Which lines of the entries below hold the word "size"? Report each of them.

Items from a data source
□ □ □ □

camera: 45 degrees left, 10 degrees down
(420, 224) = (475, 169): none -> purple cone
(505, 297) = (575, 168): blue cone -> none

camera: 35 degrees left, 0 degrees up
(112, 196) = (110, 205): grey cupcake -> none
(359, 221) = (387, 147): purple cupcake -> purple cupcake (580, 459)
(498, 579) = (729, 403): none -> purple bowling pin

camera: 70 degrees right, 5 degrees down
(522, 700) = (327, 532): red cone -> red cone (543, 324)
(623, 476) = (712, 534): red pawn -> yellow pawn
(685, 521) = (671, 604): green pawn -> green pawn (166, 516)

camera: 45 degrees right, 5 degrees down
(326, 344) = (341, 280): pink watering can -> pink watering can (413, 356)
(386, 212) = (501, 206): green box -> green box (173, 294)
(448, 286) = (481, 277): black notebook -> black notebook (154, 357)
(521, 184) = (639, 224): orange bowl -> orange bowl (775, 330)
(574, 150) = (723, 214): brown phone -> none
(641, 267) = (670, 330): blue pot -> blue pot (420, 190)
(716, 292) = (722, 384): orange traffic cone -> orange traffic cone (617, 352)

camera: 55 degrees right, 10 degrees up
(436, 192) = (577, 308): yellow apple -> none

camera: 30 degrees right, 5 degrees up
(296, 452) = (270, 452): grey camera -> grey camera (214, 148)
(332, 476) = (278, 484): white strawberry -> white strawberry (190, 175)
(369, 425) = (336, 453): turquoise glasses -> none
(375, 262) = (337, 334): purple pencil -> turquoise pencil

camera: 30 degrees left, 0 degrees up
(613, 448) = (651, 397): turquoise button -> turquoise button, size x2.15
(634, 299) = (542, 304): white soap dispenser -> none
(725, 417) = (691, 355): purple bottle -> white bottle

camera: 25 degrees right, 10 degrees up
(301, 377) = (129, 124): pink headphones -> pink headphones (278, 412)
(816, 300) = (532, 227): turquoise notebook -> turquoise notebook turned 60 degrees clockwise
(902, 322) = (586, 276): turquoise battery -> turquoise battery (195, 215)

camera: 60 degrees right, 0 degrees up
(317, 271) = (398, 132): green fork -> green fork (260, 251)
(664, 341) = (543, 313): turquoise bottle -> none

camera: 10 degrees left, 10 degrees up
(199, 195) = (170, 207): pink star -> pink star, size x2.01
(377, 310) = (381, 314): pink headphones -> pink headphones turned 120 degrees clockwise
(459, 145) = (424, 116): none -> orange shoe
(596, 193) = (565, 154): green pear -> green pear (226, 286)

□ □ □ □

- Exercise answer:
(613, 448) = (651, 397): turquoise button -> turquoise button, size x2.15
(199, 195) = (170, 207): pink star -> pink star, size x2.01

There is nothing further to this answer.